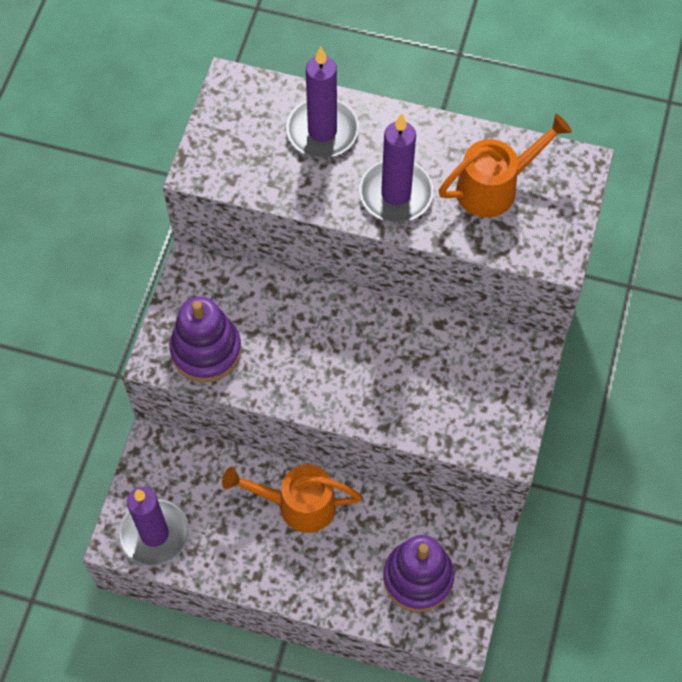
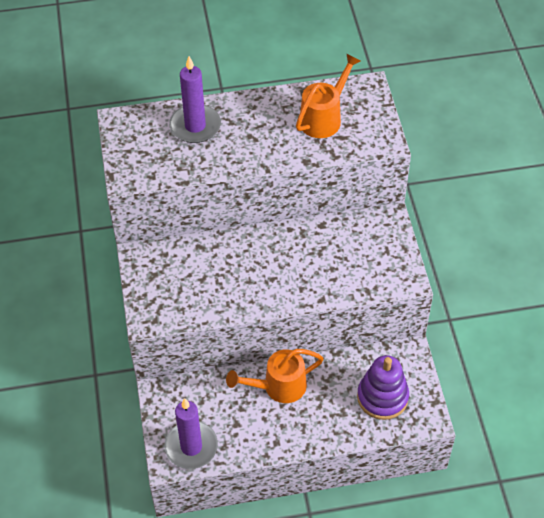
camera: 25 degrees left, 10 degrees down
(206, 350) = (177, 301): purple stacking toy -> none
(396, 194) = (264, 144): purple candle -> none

┄┄┄┄┄┄┄┄┄┄┄┄┄┄┄┄┄┄┄┄

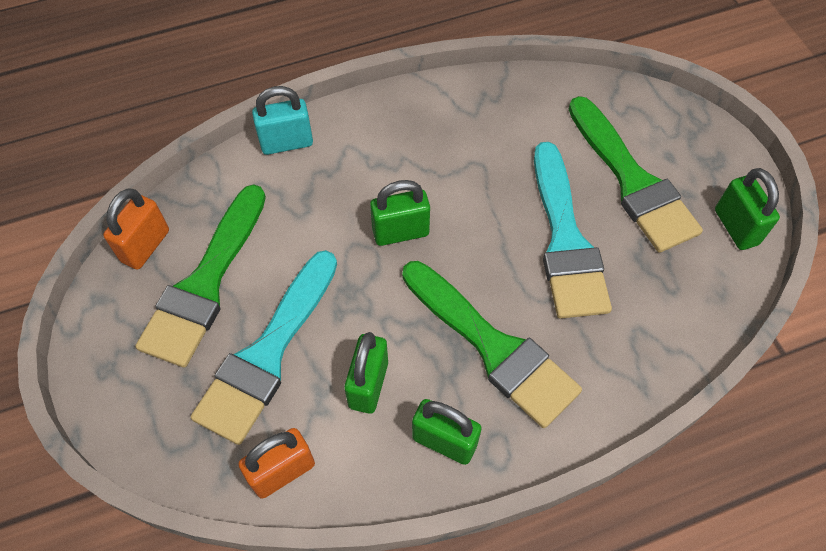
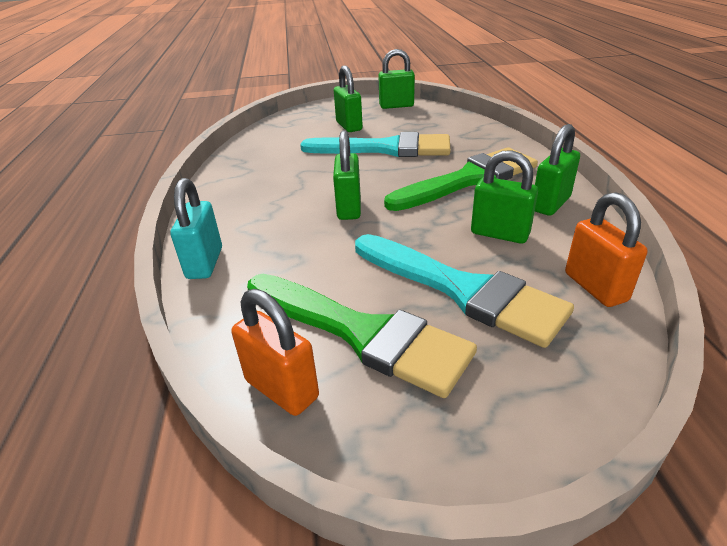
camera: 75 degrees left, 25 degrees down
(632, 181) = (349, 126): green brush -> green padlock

┄┄┄┄┄┄┄┄┄┄┄┄┄┄┄┄┄┄┄┄

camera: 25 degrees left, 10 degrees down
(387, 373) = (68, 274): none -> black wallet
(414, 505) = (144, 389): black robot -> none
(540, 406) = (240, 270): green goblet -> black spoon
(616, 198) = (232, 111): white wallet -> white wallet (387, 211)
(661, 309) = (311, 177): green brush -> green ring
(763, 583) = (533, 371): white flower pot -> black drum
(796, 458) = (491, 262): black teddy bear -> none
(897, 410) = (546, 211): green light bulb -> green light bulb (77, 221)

┄┄┄┄┄┄┄┄┄┄┄┄┄┄┄┄┄┄┄┄

Exercise goal. Could you copy out every line in the material above that contains the string "green"?

Solved exercise.
(632, 181) = (349, 126): green brush -> green padlock
(540, 406) = (240, 270): green goblet -> black spoon
(661, 309) = (311, 177): green brush -> green ring
(897, 410) = (546, 211): green light bulb -> green light bulb (77, 221)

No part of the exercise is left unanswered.